§ **INFORMATION PROVIDED**
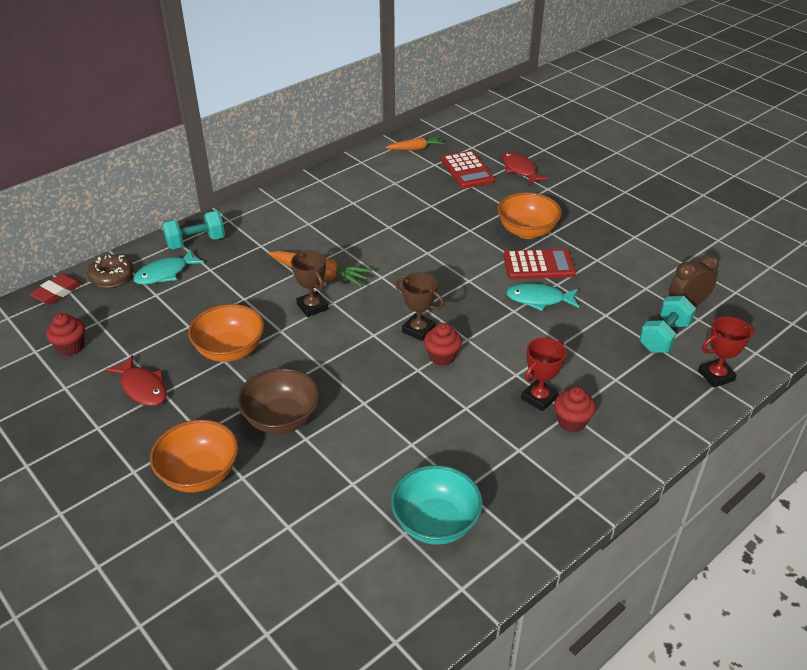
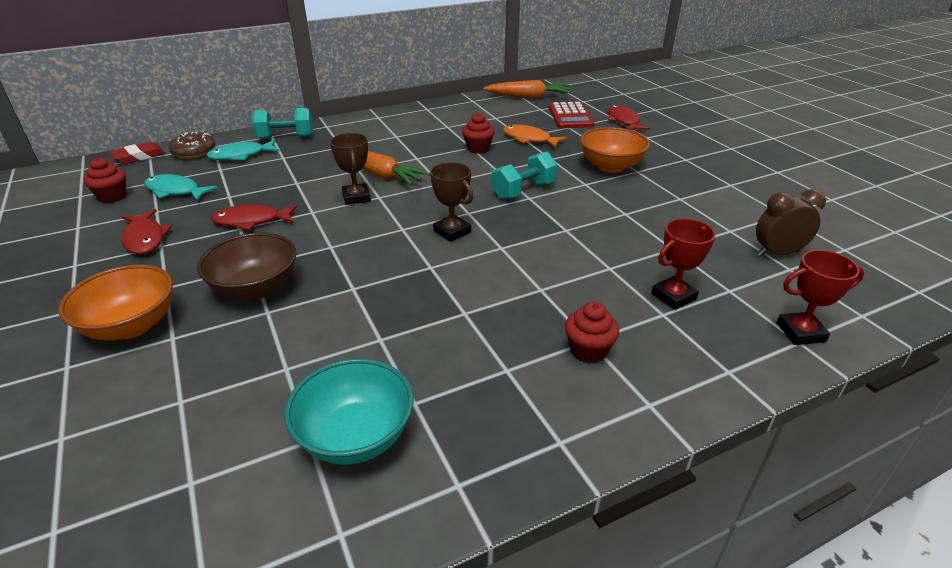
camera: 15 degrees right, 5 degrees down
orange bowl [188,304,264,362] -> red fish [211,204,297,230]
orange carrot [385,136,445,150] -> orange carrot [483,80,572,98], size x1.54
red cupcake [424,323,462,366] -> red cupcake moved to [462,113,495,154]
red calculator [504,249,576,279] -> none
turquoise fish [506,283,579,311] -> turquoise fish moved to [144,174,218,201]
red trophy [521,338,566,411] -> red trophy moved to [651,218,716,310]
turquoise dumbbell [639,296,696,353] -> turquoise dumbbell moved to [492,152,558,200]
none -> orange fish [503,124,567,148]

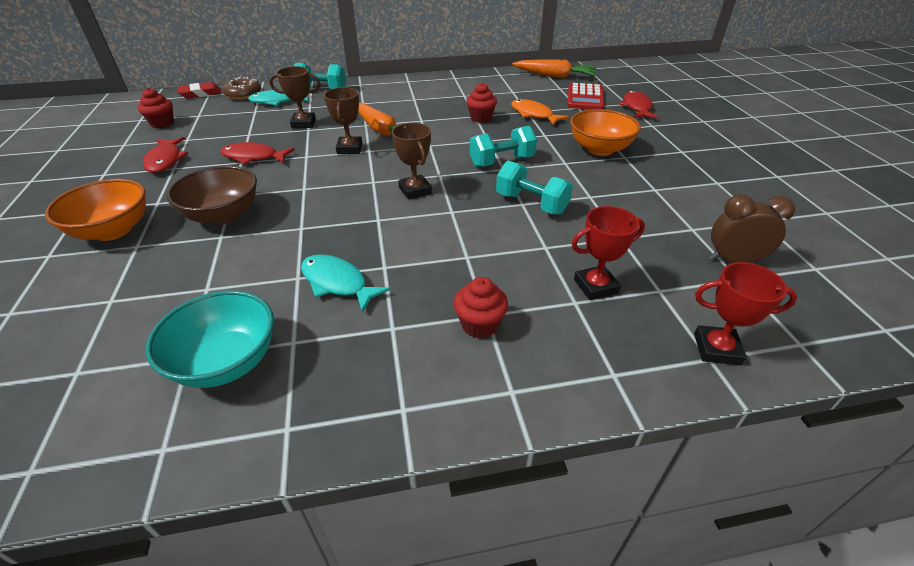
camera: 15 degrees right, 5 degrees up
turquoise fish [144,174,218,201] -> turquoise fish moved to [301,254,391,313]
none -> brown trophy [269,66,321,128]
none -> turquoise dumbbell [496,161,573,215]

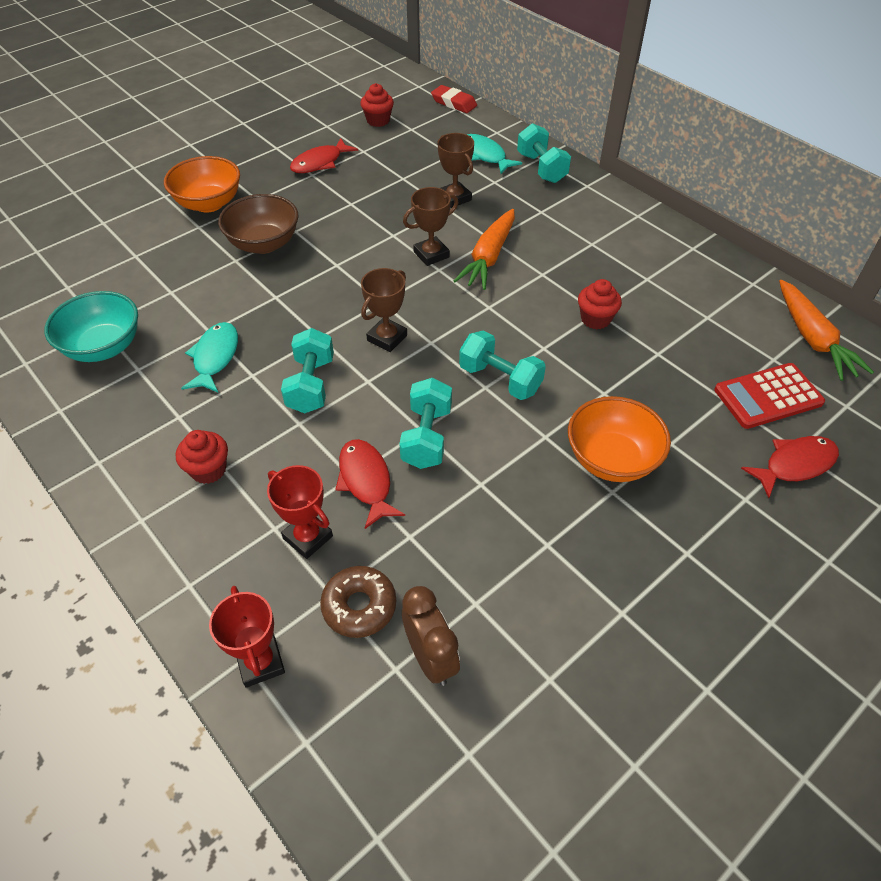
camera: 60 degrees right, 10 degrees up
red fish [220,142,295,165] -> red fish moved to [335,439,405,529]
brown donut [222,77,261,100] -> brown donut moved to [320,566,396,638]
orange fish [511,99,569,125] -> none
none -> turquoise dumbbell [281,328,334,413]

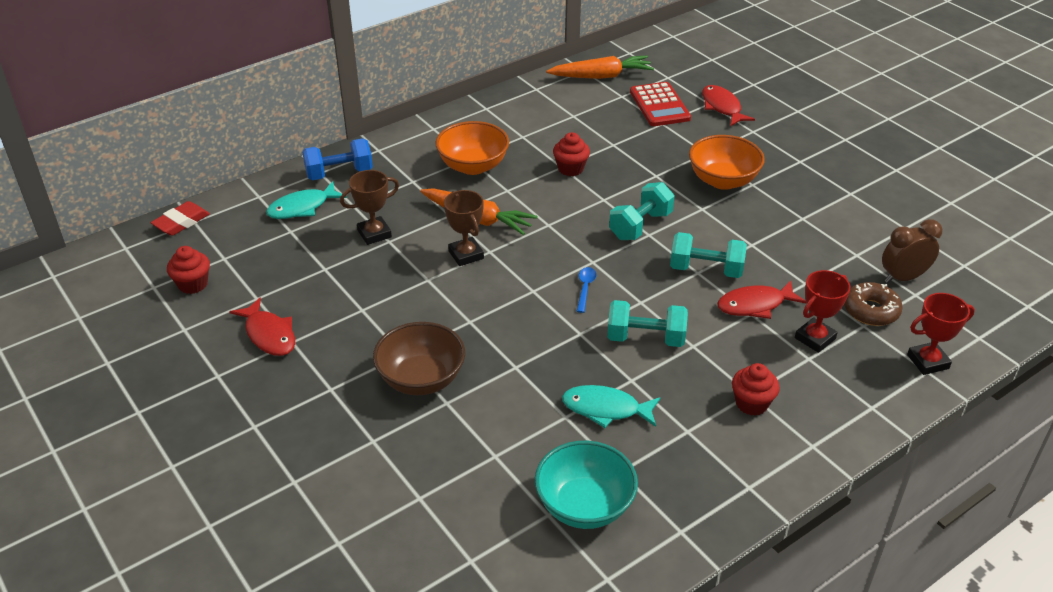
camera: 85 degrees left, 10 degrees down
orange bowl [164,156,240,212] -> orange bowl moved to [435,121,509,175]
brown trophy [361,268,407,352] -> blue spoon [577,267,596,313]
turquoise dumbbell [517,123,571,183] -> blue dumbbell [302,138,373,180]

§ **WHAT THIS TASK INVOLVES**
Only lines with the word "fish" are wanted, so copy each one from the records.

§ **RESULT BELOW**
orange bowl [188,304,264,362] -> red fish [211,204,297,230]
turquoise fish [506,283,579,311] -> turquoise fish moved to [144,174,218,201]
none -> orange fish [503,124,567,148]
turquoise fish [144,174,218,201] -> turquoise fish moved to [301,254,391,313]
red fish [220,142,295,165] -> red fish moved to [335,439,405,529]
orange fish [511,99,569,125] -> none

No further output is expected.